» **Aim of the task**
When a record holds a picture, leave the picture out and copy everything else exactly.

» **Records for this task**
----
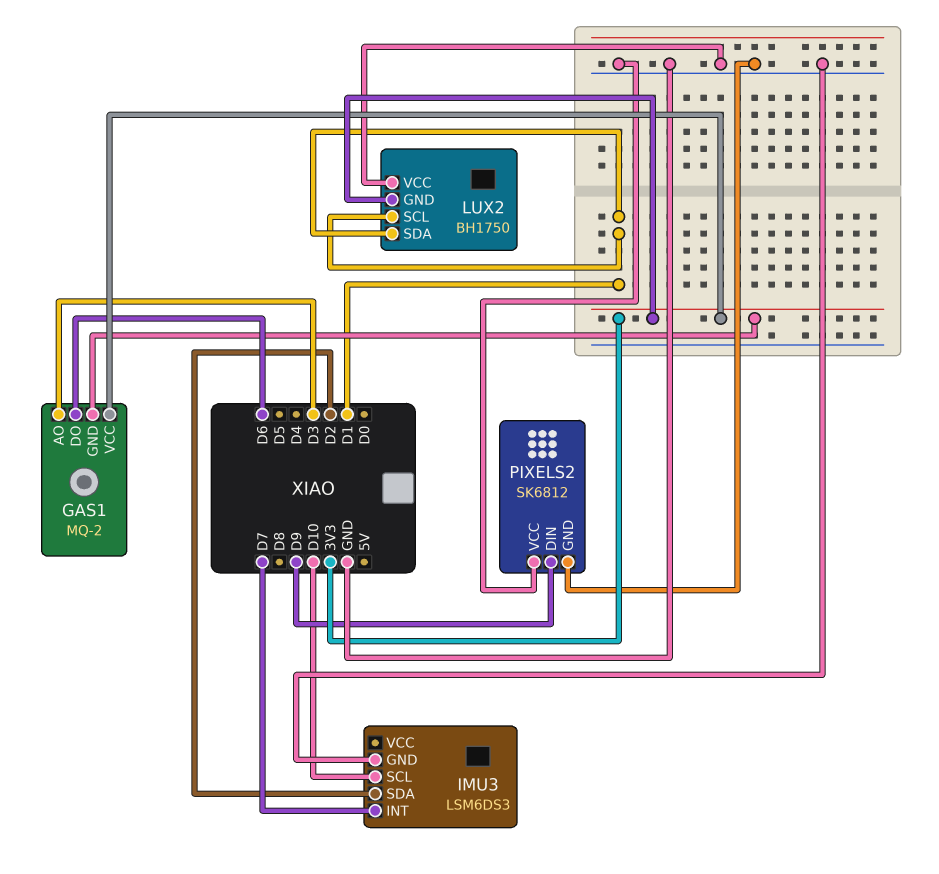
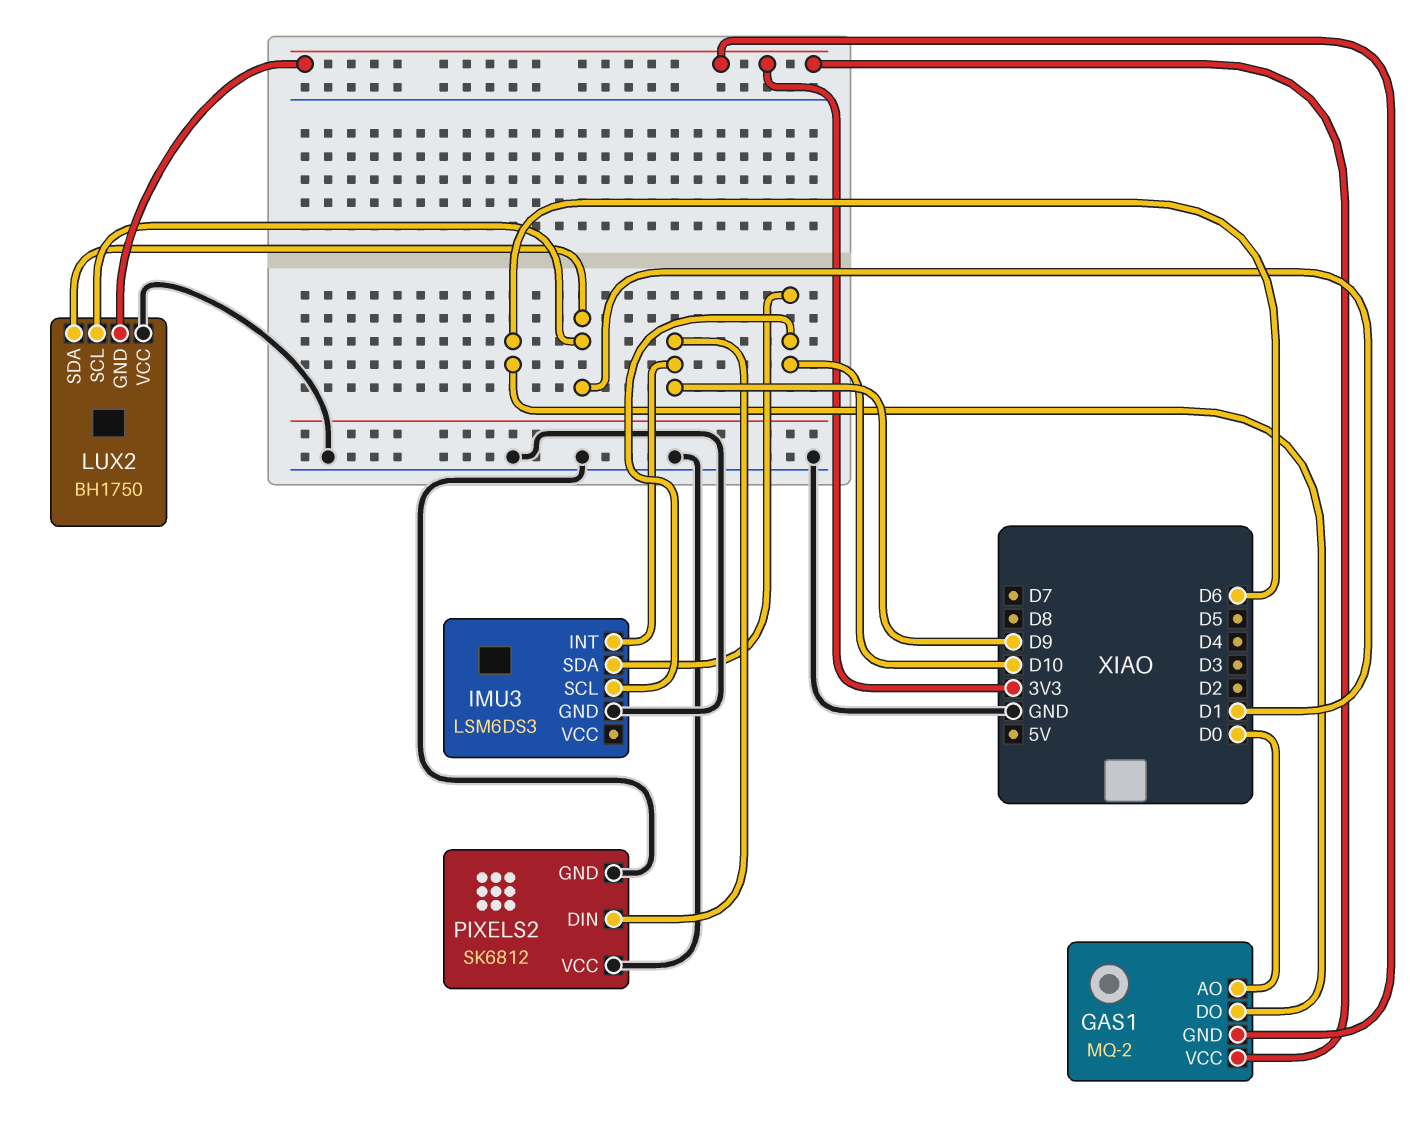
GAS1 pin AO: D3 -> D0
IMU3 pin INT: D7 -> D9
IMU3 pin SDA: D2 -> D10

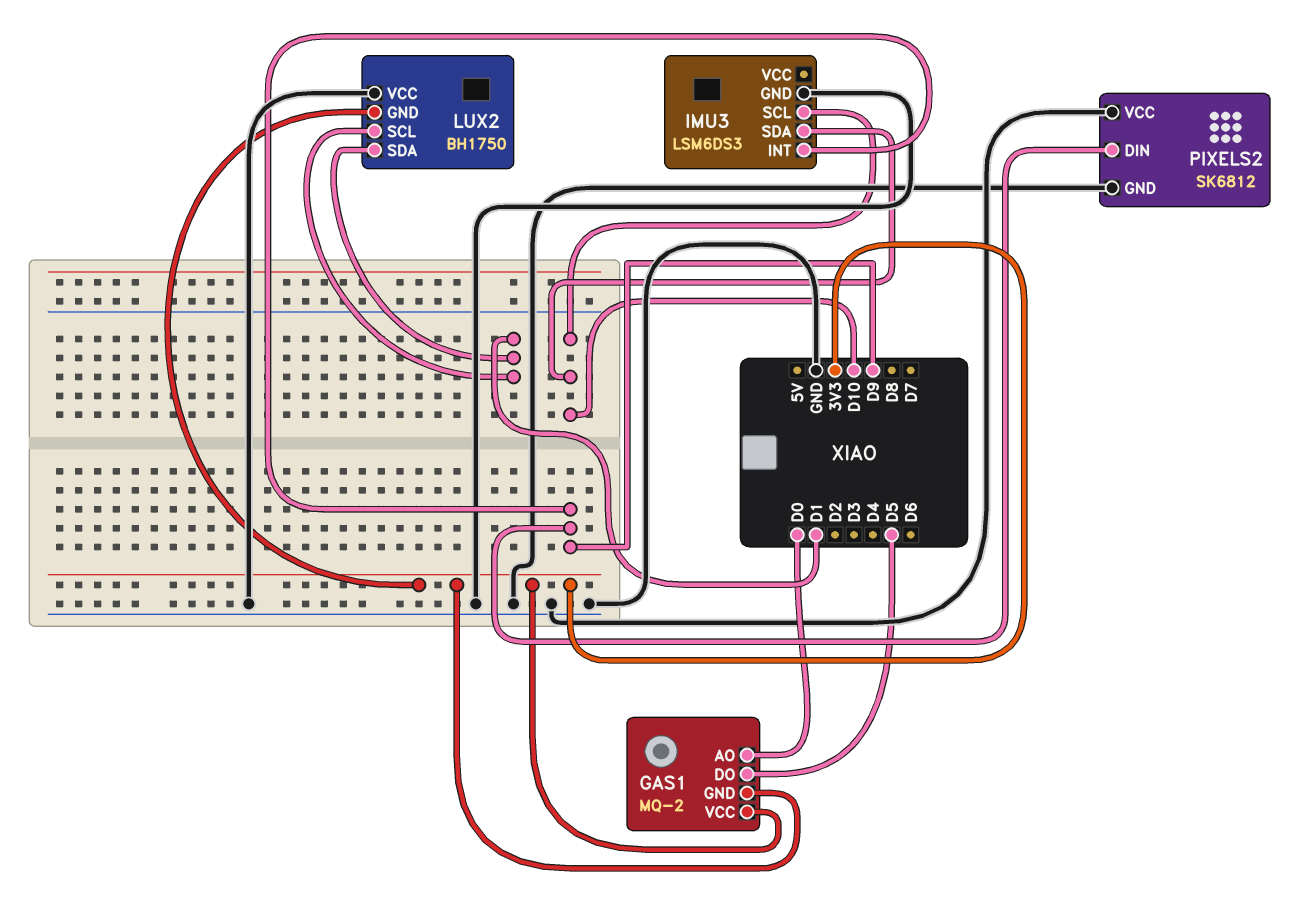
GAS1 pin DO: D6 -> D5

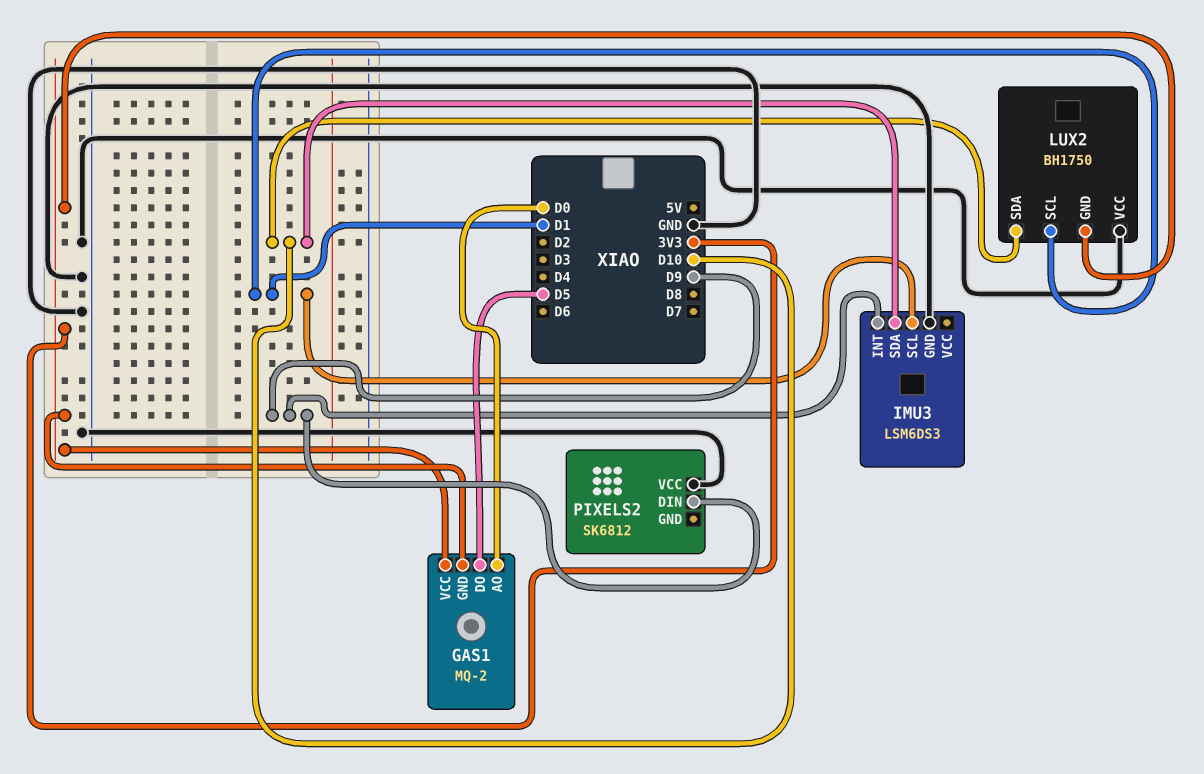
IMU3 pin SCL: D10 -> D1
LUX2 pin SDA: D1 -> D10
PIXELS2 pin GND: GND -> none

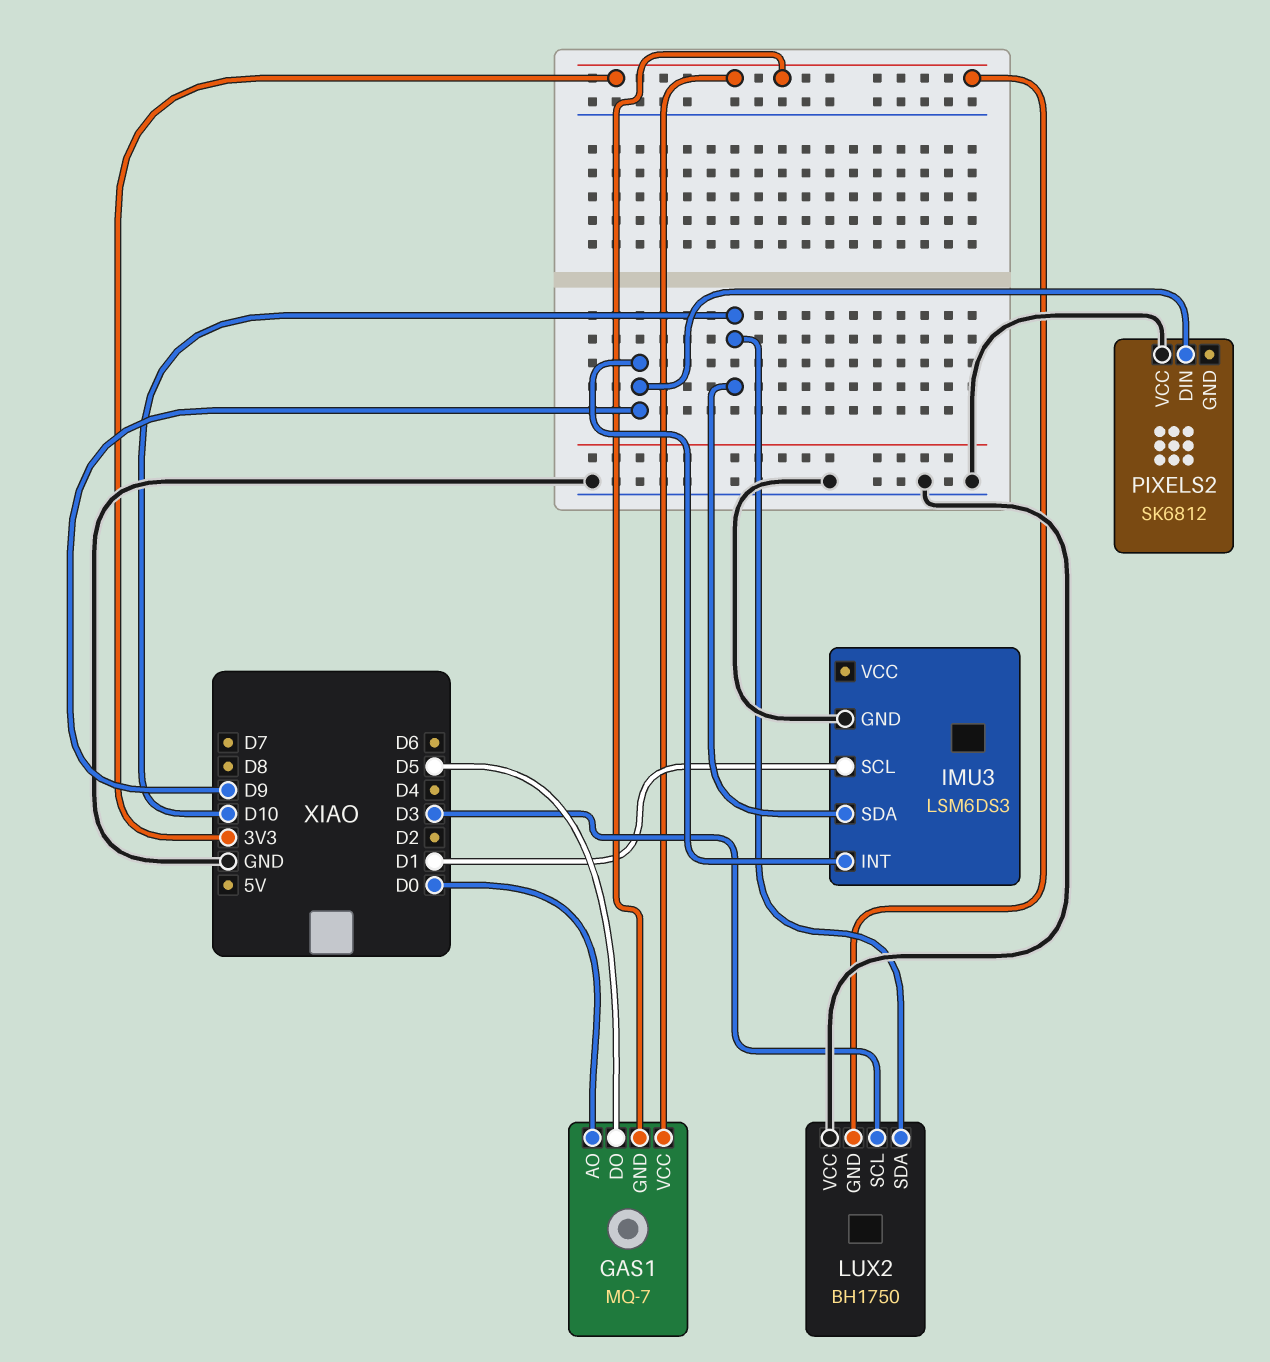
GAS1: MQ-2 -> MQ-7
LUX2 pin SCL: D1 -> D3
----
» **Result of this exercise**
GAS1 pin AO: D3 -> D0
IMU3 pin INT: D7 -> D9
IMU3 pin SDA: D2 -> D10

GAS1 pin DO: D6 -> D5

IMU3 pin SCL: D10 -> D1
LUX2 pin SDA: D1 -> D10
PIXELS2 pin GND: GND -> none

GAS1: MQ-2 -> MQ-7
LUX2 pin SCL: D1 -> D3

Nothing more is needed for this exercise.